● **Exercise data**:
== == ==
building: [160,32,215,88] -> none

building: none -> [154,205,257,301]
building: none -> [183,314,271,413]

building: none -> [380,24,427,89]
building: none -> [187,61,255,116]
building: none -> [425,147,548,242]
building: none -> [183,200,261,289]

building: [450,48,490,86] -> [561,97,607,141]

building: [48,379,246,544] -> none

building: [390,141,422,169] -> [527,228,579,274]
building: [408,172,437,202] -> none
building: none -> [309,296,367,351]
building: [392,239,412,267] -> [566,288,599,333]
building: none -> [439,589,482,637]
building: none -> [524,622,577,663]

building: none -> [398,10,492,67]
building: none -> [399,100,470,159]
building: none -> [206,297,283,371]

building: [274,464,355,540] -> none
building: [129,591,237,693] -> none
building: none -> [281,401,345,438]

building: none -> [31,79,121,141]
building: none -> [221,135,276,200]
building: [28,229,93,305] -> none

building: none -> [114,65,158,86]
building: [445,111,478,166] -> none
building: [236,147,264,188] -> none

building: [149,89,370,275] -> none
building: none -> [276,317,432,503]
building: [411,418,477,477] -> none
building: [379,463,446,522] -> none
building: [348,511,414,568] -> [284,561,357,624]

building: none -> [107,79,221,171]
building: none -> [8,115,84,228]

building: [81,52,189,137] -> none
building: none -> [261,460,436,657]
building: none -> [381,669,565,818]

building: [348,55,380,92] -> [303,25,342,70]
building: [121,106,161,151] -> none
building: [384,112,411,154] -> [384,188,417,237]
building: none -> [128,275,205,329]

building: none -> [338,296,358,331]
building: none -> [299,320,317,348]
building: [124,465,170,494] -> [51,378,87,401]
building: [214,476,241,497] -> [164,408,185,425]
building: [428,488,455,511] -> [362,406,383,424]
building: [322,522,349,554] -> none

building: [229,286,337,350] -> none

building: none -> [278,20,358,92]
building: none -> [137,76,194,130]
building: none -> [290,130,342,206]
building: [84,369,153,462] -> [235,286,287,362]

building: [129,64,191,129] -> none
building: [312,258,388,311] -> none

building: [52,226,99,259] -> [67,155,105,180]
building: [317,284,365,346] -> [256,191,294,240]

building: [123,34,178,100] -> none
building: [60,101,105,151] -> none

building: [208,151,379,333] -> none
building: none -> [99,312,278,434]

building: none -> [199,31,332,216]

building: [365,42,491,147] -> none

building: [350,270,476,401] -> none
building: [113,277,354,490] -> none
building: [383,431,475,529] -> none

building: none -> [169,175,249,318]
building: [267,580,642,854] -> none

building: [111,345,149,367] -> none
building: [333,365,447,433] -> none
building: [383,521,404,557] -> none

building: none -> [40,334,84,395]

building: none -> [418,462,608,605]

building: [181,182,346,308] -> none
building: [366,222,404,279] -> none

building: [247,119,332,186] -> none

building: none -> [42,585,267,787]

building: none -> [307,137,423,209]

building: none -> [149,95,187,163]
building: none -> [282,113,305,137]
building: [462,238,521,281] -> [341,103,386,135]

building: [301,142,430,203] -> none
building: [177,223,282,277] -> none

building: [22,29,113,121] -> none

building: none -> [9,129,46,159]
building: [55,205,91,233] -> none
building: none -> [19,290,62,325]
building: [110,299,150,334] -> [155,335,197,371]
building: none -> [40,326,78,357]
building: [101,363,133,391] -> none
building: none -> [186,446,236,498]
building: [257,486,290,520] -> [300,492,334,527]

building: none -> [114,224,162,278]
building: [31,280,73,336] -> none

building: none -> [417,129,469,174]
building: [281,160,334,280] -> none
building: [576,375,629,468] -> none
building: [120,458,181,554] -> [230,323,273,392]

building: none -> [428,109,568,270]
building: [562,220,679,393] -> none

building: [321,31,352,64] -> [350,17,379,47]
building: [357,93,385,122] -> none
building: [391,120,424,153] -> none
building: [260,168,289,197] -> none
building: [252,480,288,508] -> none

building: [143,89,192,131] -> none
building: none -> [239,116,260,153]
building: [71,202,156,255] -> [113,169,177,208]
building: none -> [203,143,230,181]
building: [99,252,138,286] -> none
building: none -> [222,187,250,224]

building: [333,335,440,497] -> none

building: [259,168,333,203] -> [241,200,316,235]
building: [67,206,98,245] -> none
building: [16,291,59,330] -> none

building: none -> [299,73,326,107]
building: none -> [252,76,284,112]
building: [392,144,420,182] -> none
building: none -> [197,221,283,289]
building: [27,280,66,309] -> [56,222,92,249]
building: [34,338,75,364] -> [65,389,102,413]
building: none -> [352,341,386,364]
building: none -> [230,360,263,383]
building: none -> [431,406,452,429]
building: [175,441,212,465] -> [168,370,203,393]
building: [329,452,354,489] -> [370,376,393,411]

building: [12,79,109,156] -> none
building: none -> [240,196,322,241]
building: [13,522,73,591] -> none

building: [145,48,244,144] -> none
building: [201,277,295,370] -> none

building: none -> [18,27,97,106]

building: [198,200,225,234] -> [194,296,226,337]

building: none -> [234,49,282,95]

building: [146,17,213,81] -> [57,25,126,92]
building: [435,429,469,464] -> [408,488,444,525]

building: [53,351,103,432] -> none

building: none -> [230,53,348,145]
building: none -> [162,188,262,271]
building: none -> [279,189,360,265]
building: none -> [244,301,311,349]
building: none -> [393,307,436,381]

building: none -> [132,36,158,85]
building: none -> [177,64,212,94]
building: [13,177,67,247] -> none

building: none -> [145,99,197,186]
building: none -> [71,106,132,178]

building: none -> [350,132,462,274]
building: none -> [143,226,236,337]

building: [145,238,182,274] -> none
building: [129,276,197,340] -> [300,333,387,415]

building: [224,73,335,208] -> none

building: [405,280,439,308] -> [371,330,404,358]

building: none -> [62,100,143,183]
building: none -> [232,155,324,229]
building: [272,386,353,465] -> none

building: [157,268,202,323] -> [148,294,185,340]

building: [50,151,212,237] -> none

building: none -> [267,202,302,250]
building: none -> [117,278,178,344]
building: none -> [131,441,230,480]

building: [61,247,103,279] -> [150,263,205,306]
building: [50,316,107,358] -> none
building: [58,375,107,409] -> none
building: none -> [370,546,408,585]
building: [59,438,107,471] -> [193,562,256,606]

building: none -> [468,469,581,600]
== == ==
● **What to do**: Give only the lines from the one holding "building: none -> [187,61,255,116]" through the one holding "building: none -> [128,275,205,329]", each restated exactly as it appears above.

● **Task answer**:
building: none -> [187,61,255,116]
building: none -> [425,147,548,242]
building: none -> [183,200,261,289]

building: [450,48,490,86] -> [561,97,607,141]

building: [48,379,246,544] -> none

building: [390,141,422,169] -> [527,228,579,274]
building: [408,172,437,202] -> none
building: none -> [309,296,367,351]
building: [392,239,412,267] -> [566,288,599,333]
building: none -> [439,589,482,637]
building: none -> [524,622,577,663]

building: none -> [398,10,492,67]
building: none -> [399,100,470,159]
building: none -> [206,297,283,371]

building: [274,464,355,540] -> none
building: [129,591,237,693] -> none
building: none -> [281,401,345,438]

building: none -> [31,79,121,141]
building: none -> [221,135,276,200]
building: [28,229,93,305] -> none

building: none -> [114,65,158,86]
building: [445,111,478,166] -> none
building: [236,147,264,188] -> none

building: [149,89,370,275] -> none
building: none -> [276,317,432,503]
building: [411,418,477,477] -> none
building: [379,463,446,522] -> none
building: [348,511,414,568] -> [284,561,357,624]

building: none -> [107,79,221,171]
building: none -> [8,115,84,228]

building: [81,52,189,137] -> none
building: none -> [261,460,436,657]
building: none -> [381,669,565,818]

building: [348,55,380,92] -> [303,25,342,70]
building: [121,106,161,151] -> none
building: [384,112,411,154] -> [384,188,417,237]
building: none -> [128,275,205,329]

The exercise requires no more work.